**SOURCE DATA**
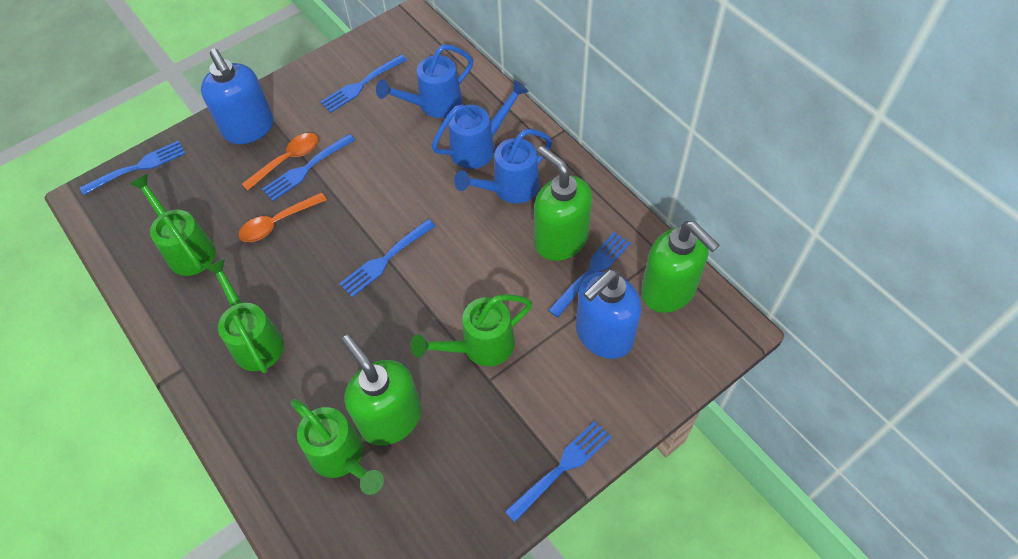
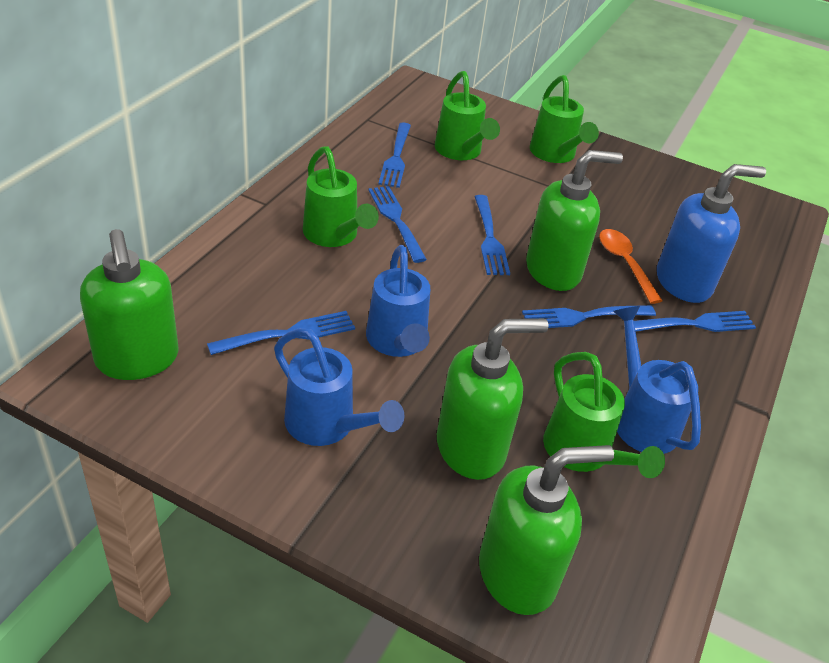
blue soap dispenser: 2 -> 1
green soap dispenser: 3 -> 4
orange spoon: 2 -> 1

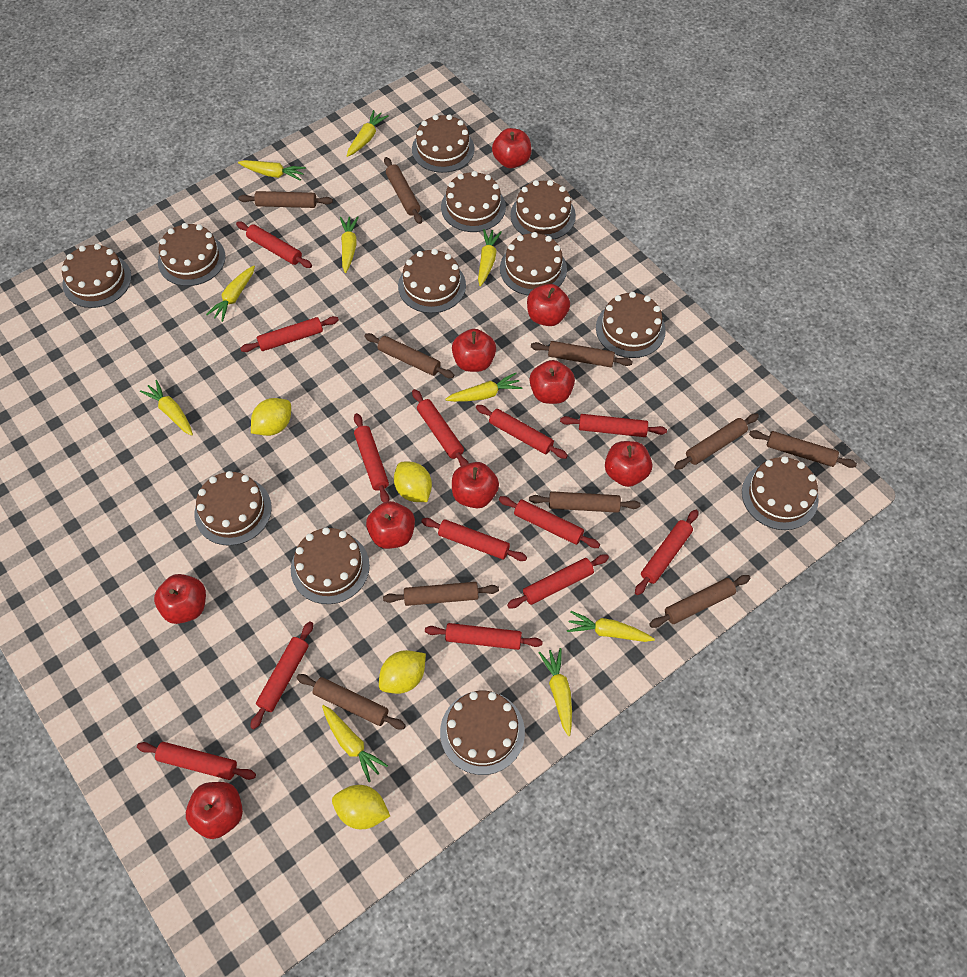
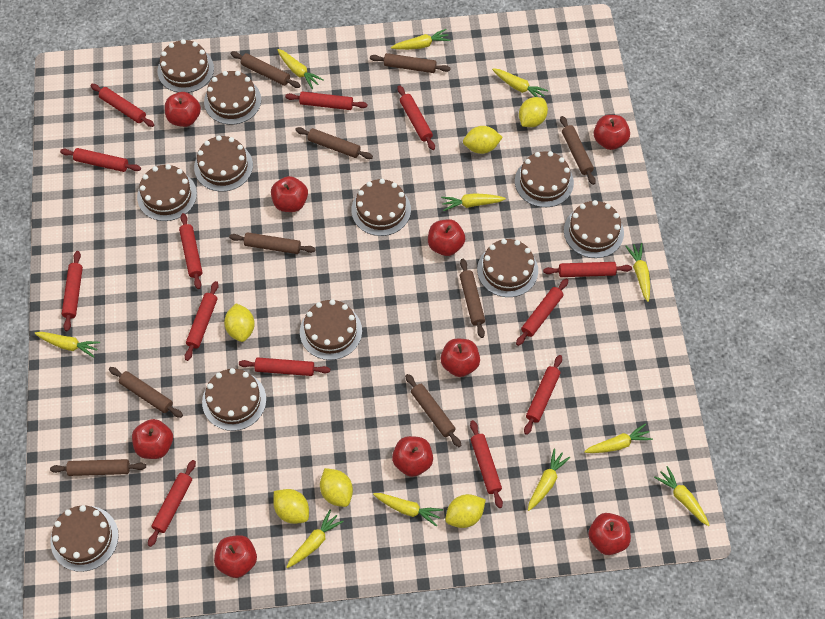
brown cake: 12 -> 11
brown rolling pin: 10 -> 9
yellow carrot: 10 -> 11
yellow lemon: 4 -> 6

--

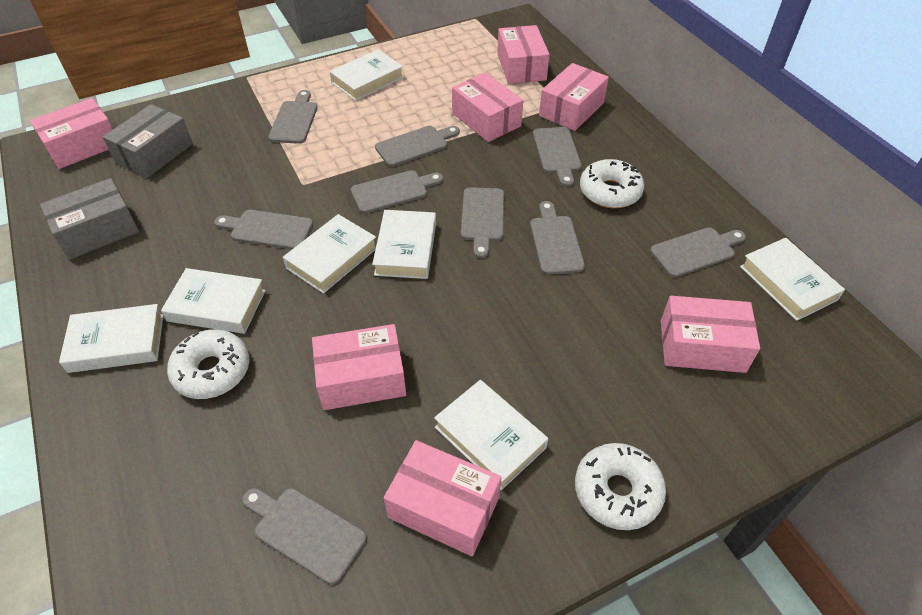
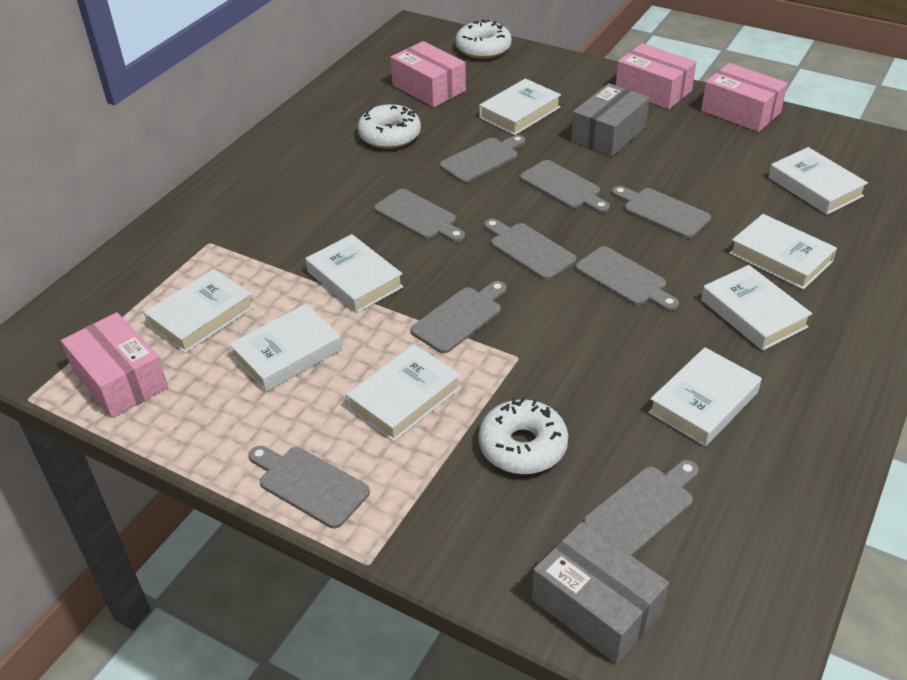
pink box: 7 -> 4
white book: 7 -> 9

**EXERCISE INSTRUCTIONS**
Among the records above, find each line holding "soap" and list it.

**ANSWER BELOW**
blue soap dispenser: 2 -> 1
green soap dispenser: 3 -> 4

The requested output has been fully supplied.